__Task directions__
Retype the listing below exactly, pictures removed.

__Data supplied__
■ ■ ■

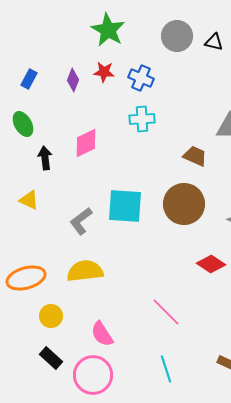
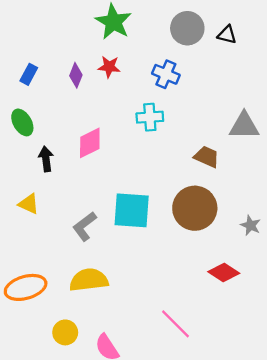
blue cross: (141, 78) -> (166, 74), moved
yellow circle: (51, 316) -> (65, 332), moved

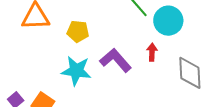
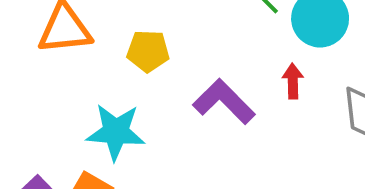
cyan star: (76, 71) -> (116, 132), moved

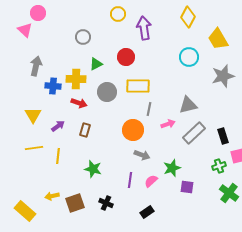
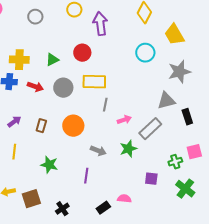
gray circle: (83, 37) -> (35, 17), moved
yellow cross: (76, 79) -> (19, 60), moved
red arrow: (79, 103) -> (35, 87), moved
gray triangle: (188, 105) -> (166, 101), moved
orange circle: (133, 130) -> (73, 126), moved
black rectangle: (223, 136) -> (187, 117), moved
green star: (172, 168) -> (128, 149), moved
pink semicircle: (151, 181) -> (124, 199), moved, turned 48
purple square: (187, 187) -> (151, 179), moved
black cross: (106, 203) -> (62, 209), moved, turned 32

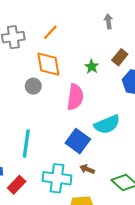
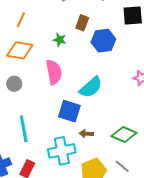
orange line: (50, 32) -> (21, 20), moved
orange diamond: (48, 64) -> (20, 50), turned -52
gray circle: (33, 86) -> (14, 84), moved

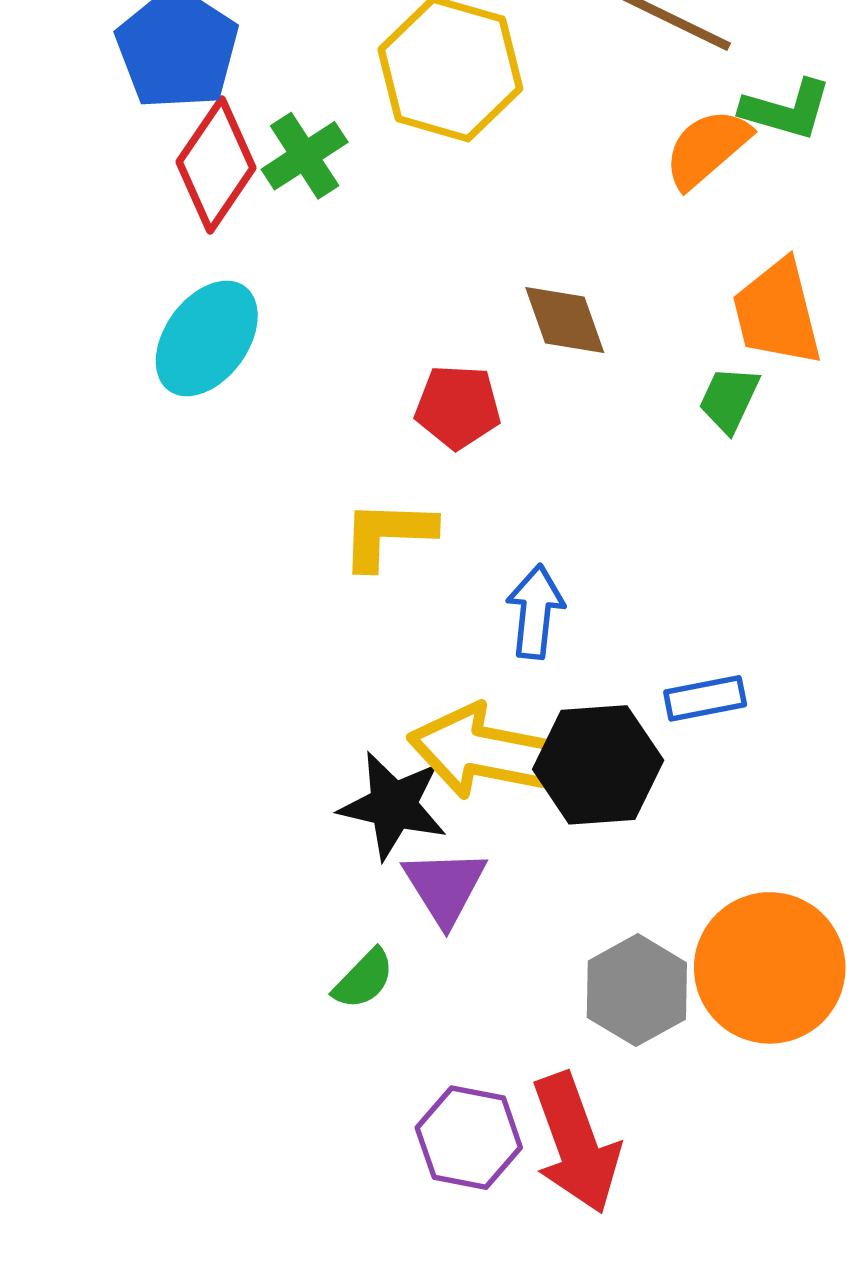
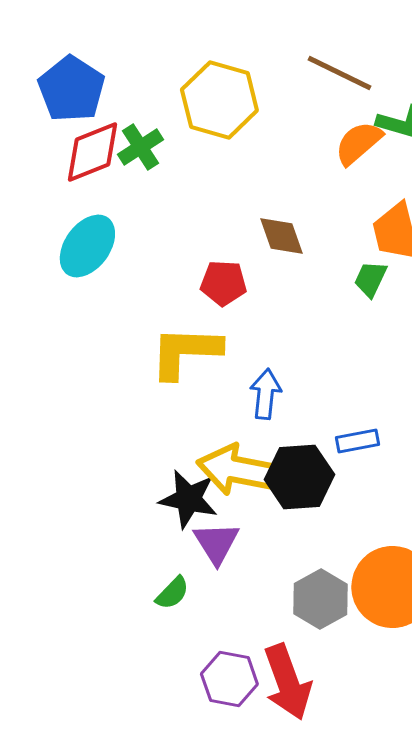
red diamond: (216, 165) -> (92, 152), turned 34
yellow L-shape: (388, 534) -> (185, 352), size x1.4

■ ■ ■

__Response area__
blue cross: (141, 78) -> (166, 74), moved
yellow circle: (51, 316) -> (65, 332), moved

cyan star: (76, 71) -> (116, 132), moved

gray circle: (83, 37) -> (35, 17), moved
yellow cross: (76, 79) -> (19, 60), moved
red arrow: (79, 103) -> (35, 87), moved
gray triangle: (188, 105) -> (166, 101), moved
orange circle: (133, 130) -> (73, 126), moved
black rectangle: (223, 136) -> (187, 117), moved
green star: (172, 168) -> (128, 149), moved
pink semicircle: (151, 181) -> (124, 199), moved, turned 48
purple square: (187, 187) -> (151, 179), moved
black cross: (106, 203) -> (62, 209), moved, turned 32

orange line: (50, 32) -> (21, 20), moved
orange diamond: (48, 64) -> (20, 50), turned -52
gray circle: (33, 86) -> (14, 84), moved

red diamond: (216, 165) -> (92, 152), turned 34
yellow L-shape: (388, 534) -> (185, 352), size x1.4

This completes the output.